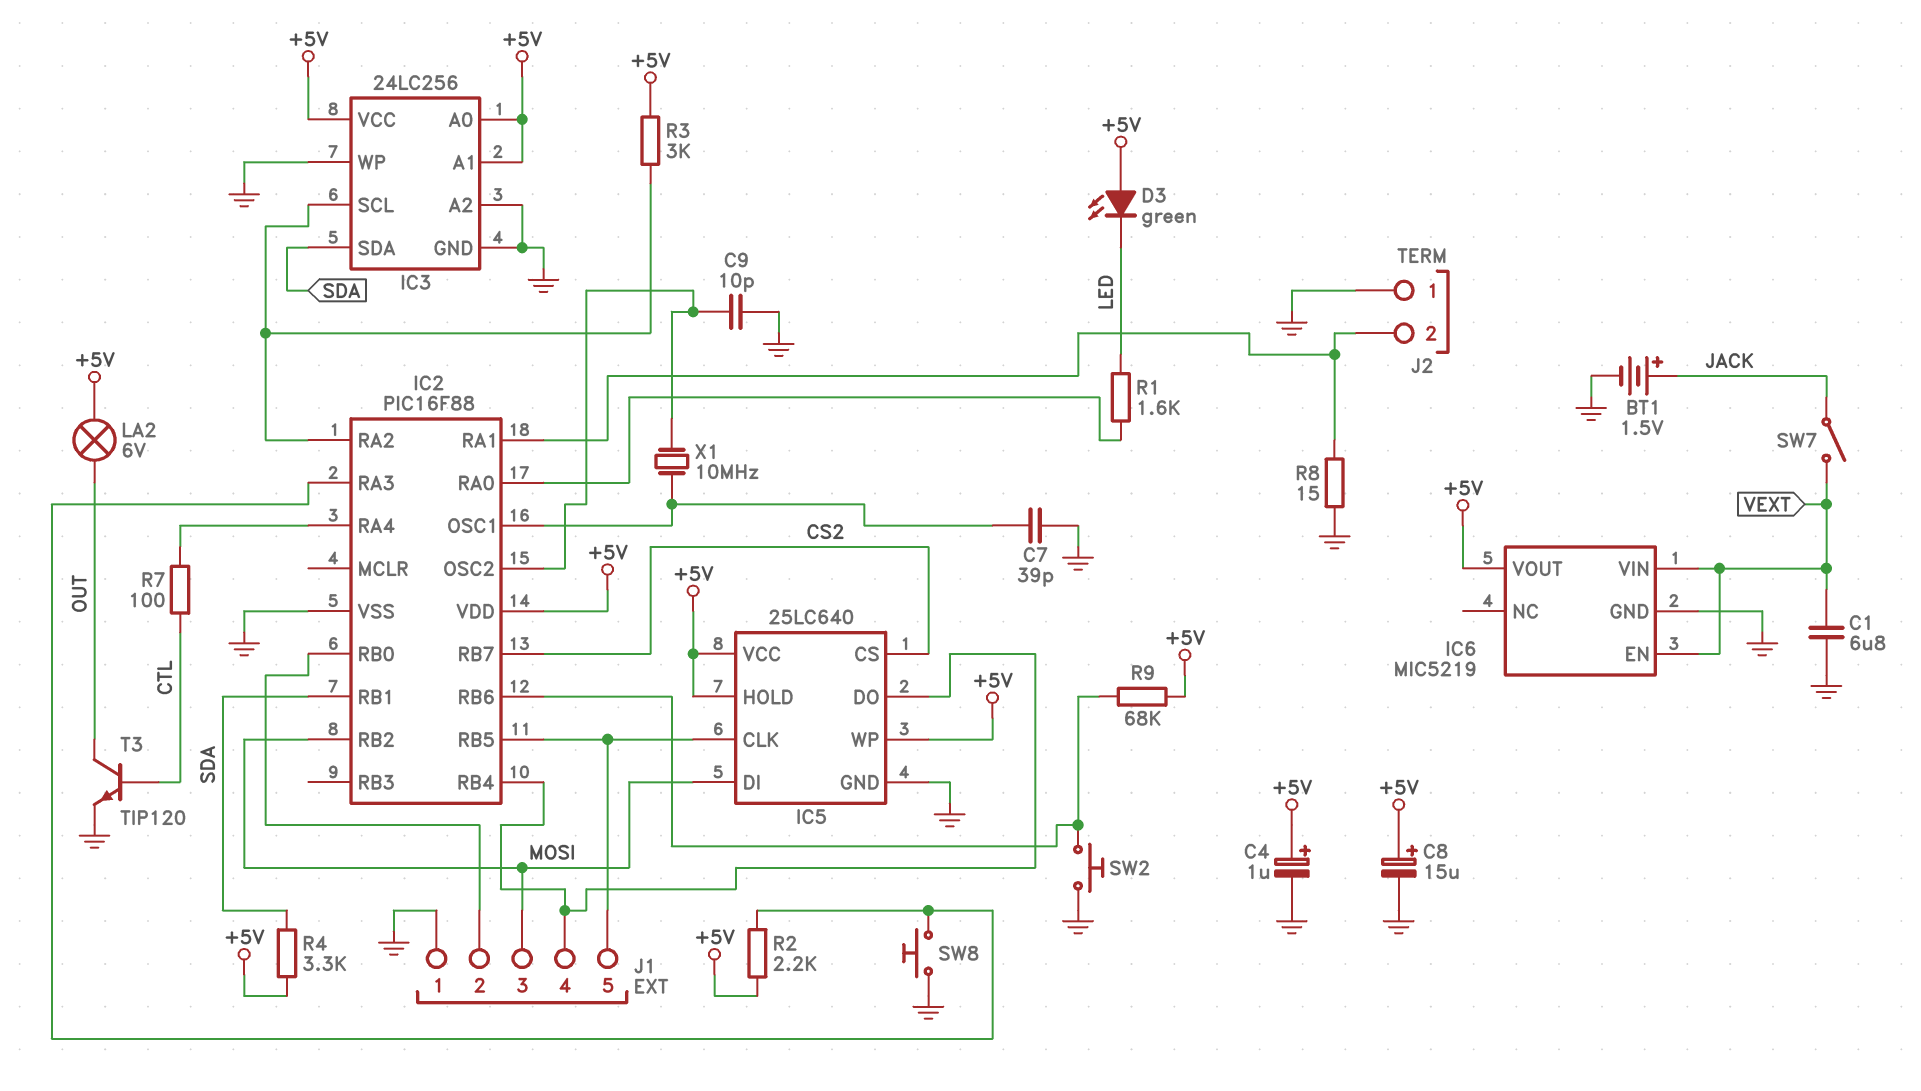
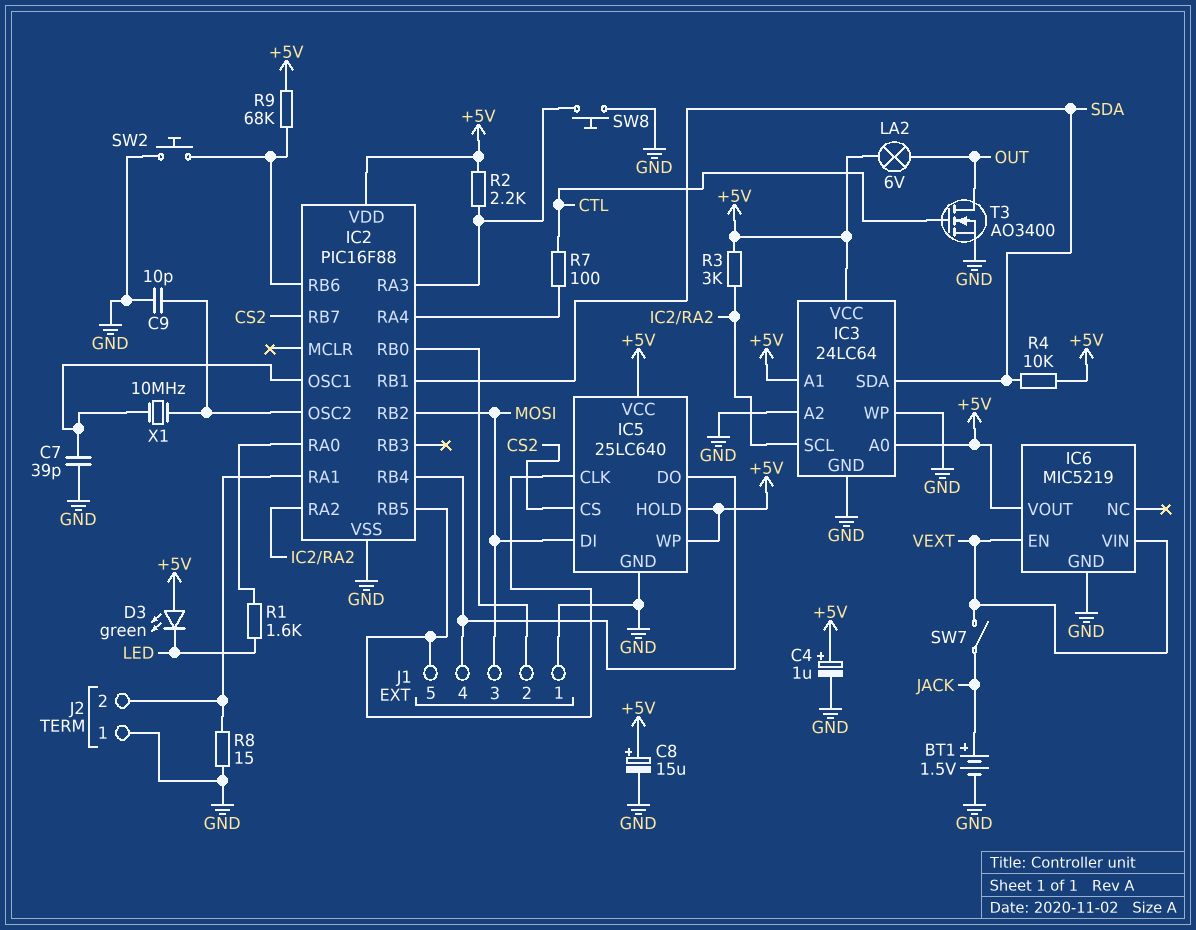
C1: 6.8uF (GND, VEXT) -> none
IC3: 24LC256 -> 24LC64
R4: 3.3k (+5V, SDA) -> 10k (+5V, SDA)
T3: NPN TIP120 (B CTL, C OUT, E GND) -> NMOS AO3400 (G CTL, D OUT, S GND)

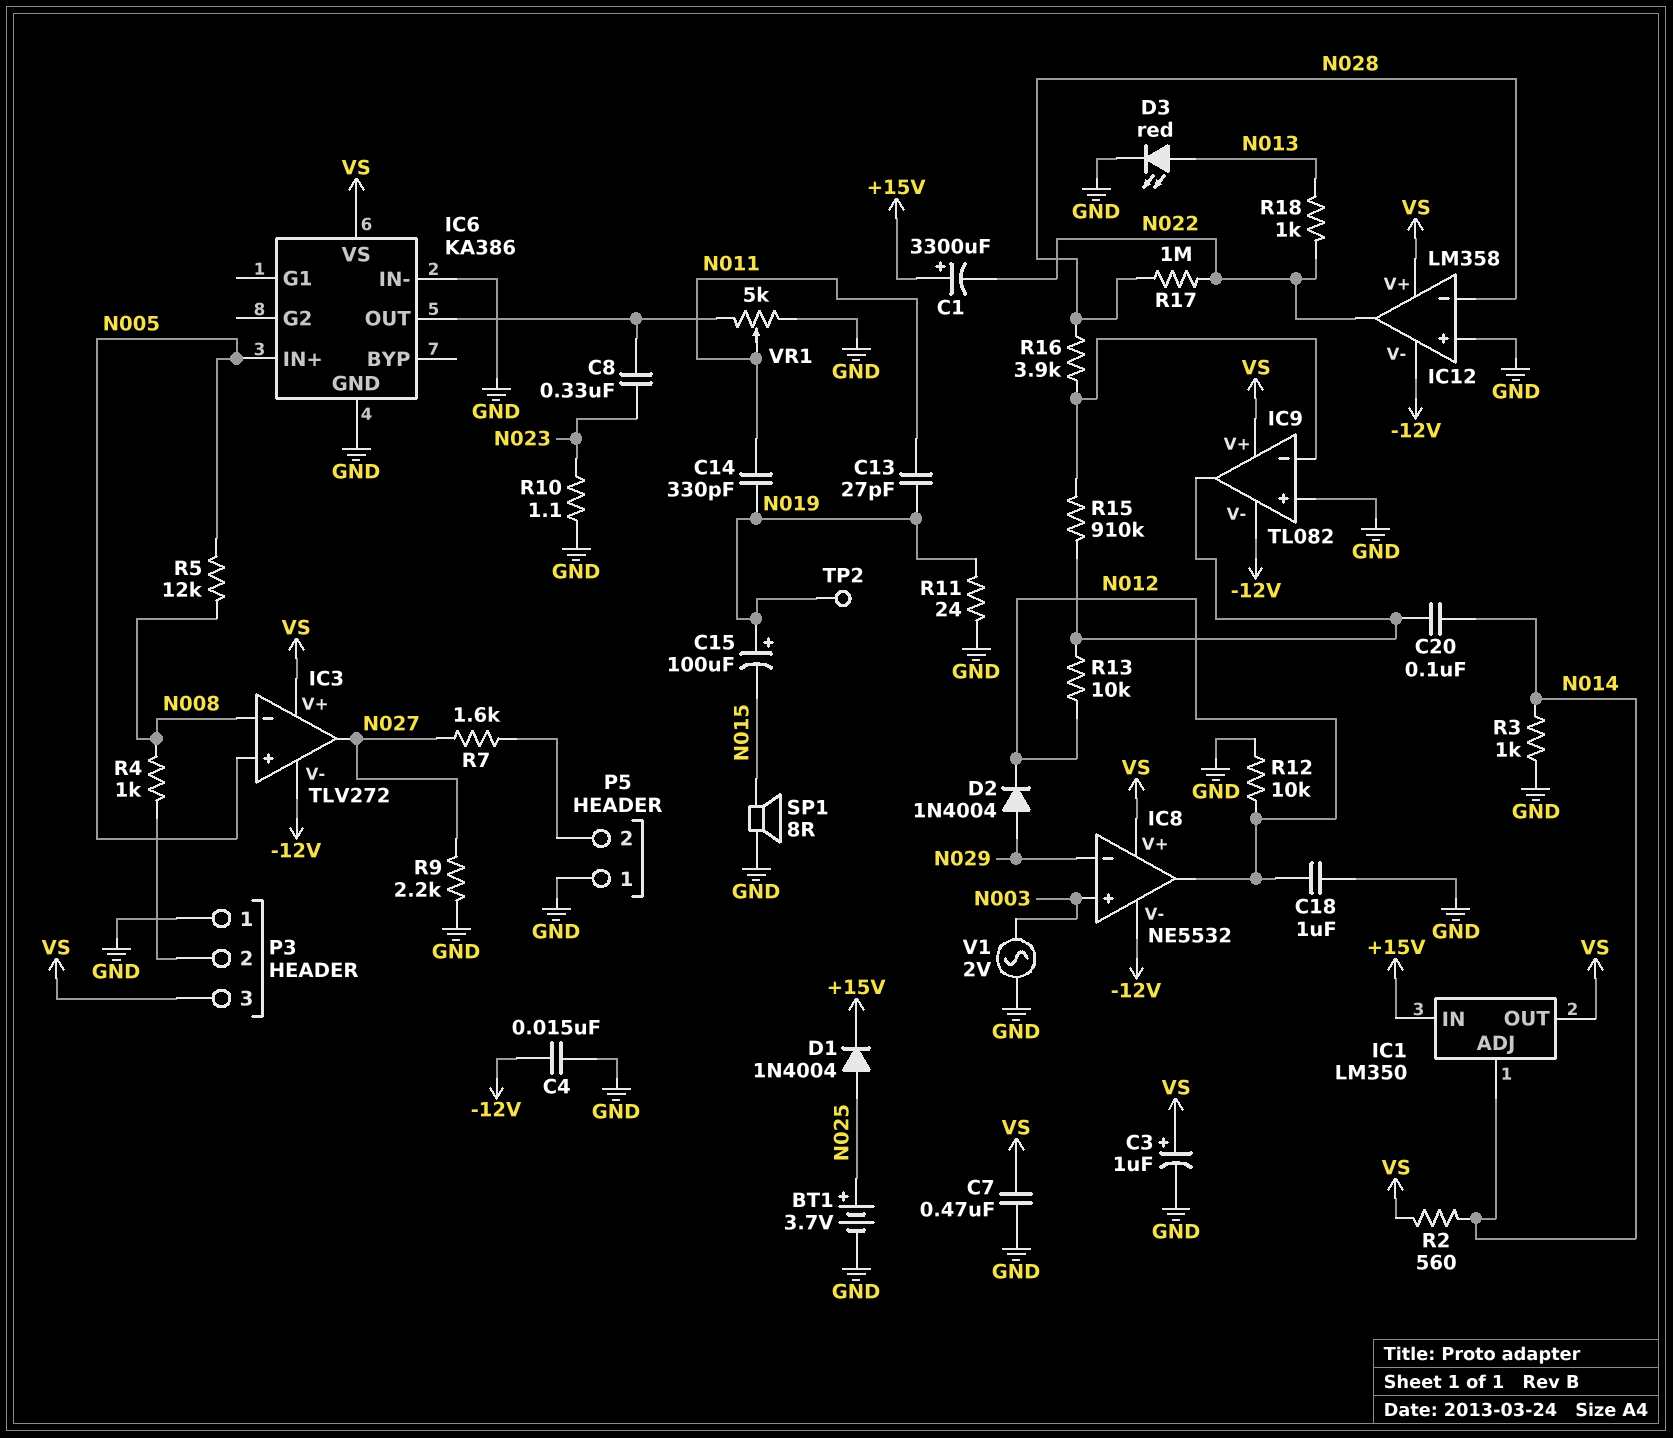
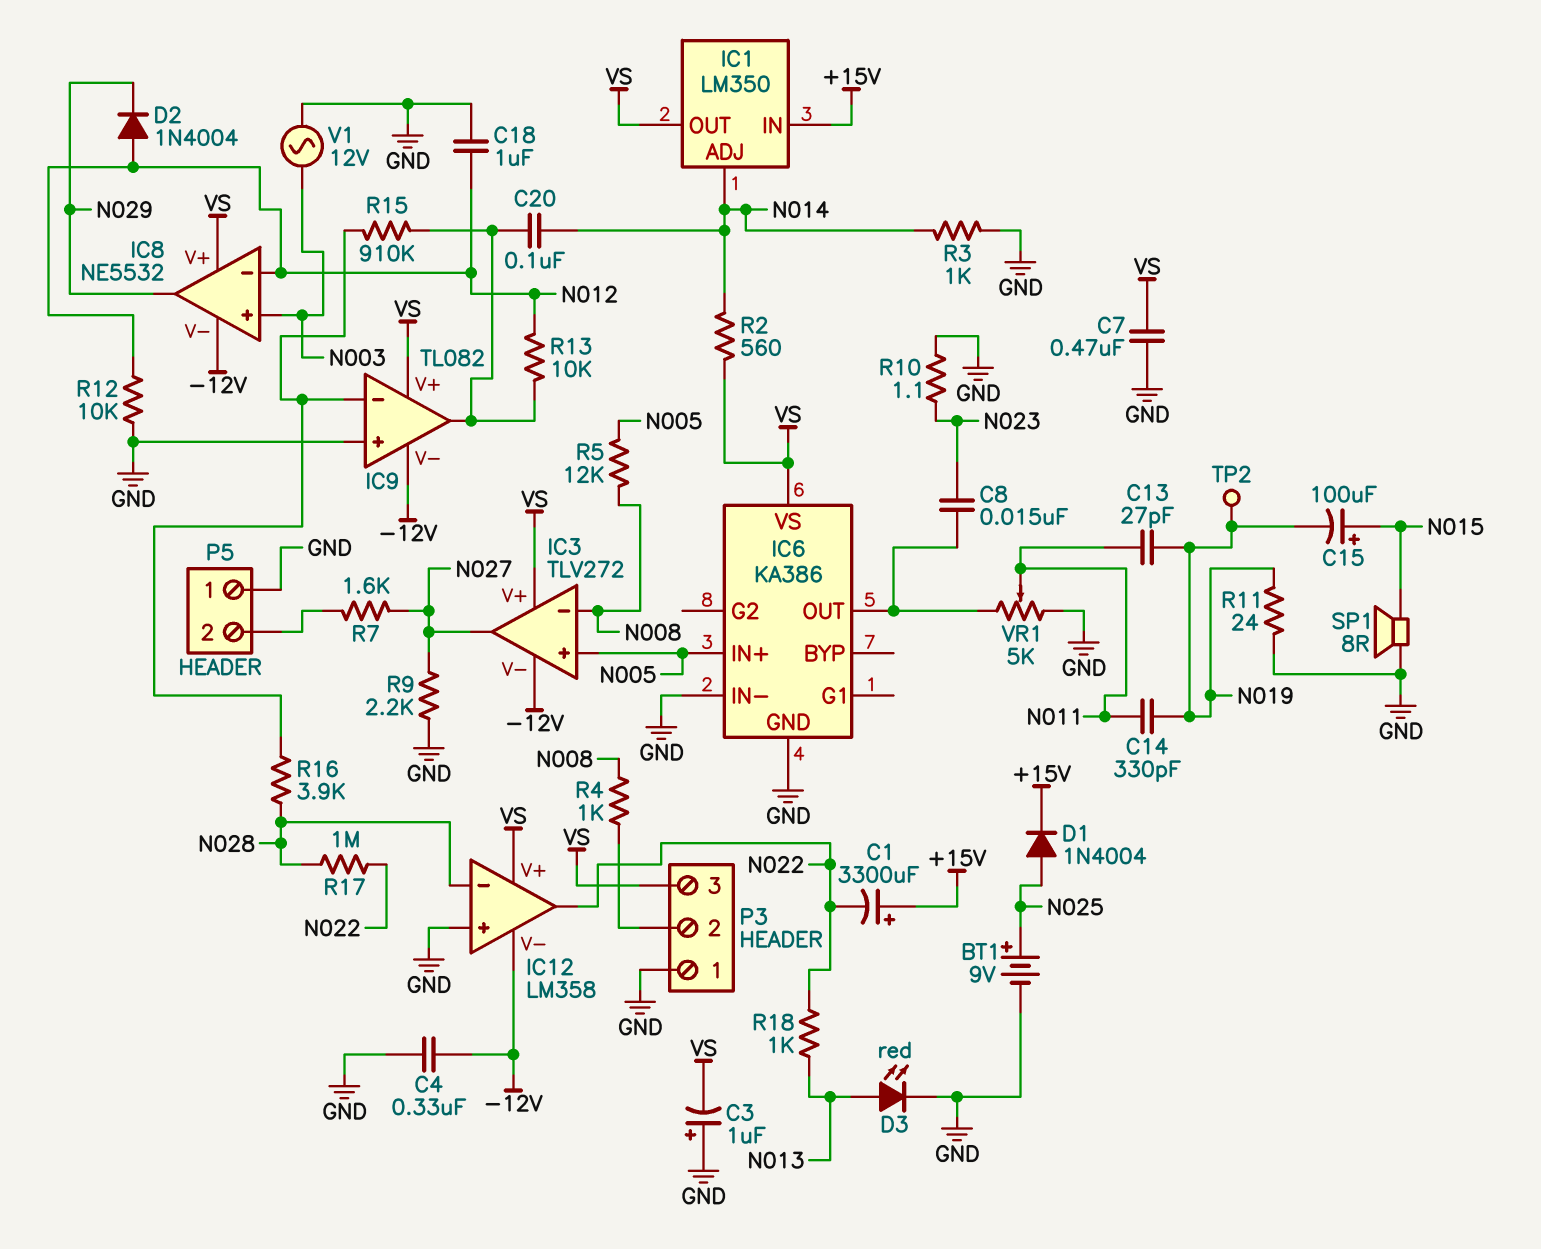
BT1: 3.7V (plus N025, minus GND) -> 9V (plus N025, minus GND)
C3: 1uF (plus VS, minus GND) -> 1uF (plus GND, minus VS)
C4: 15nF (-12V, GND) -> 330nF (-12V, GND)
C8: 330nF (IC6/OUT, N023) -> 15nF (IC6/OUT, N023)
C15: 100uF (plus N019, minus N015) -> 100uF (plus N015, minus N019)
D2: diode 1N4004 (A N029, K N012) -> diode 1N4004 (A N012, K N029)
IC8 pin in-: N029 -> N012
IC8 pin out: N012 -> N029
V1: AC 2V (GND, N003) -> AC 12V (GND, N003)

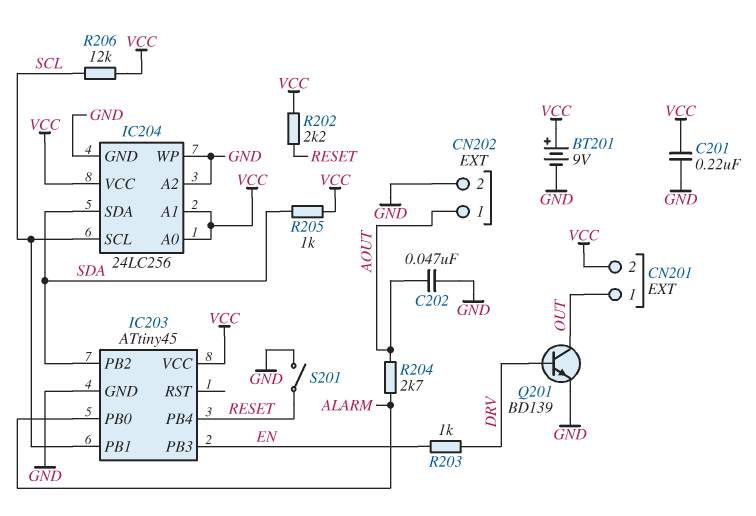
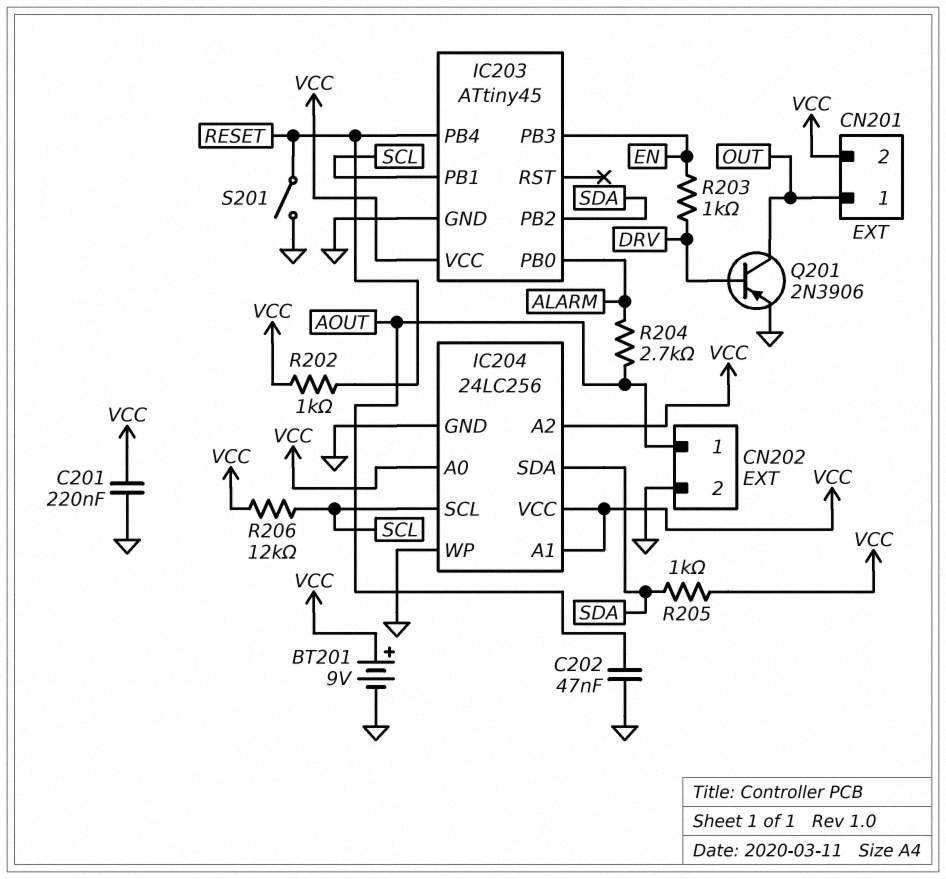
IC204 pin A2: GND -> VCC
Q201: NPN BD139 (B DRV, C OUT, E GND) -> PNP 2N3906 (B DRV, C OUT, E GND)
R202: 2.2k (RESET, VCC) -> 1k (RESET, VCC)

= = = = =

Prompt: The reply should contain every line of the material exactly, and no images.

Reply:
C1: 6.8uF (GND, VEXT) -> none
IC3: 24LC256 -> 24LC64
R4: 3.3k (+5V, SDA) -> 10k (+5V, SDA)
T3: NPN TIP120 (B CTL, C OUT, E GND) -> NMOS AO3400 (G CTL, D OUT, S GND)

BT1: 3.7V (plus N025, minus GND) -> 9V (plus N025, minus GND)
C3: 1uF (plus VS, minus GND) -> 1uF (plus GND, minus VS)
C4: 15nF (-12V, GND) -> 330nF (-12V, GND)
C8: 330nF (IC6/OUT, N023) -> 15nF (IC6/OUT, N023)
C15: 100uF (plus N019, minus N015) -> 100uF (plus N015, minus N019)
D2: diode 1N4004 (A N029, K N012) -> diode 1N4004 (A N012, K N029)
IC8 pin in-: N029 -> N012
IC8 pin out: N012 -> N029
V1: AC 2V (GND, N003) -> AC 12V (GND, N003)

IC204 pin A2: GND -> VCC
Q201: NPN BD139 (B DRV, C OUT, E GND) -> PNP 2N3906 (B DRV, C OUT, E GND)
R202: 2.2k (RESET, VCC) -> 1k (RESET, VCC)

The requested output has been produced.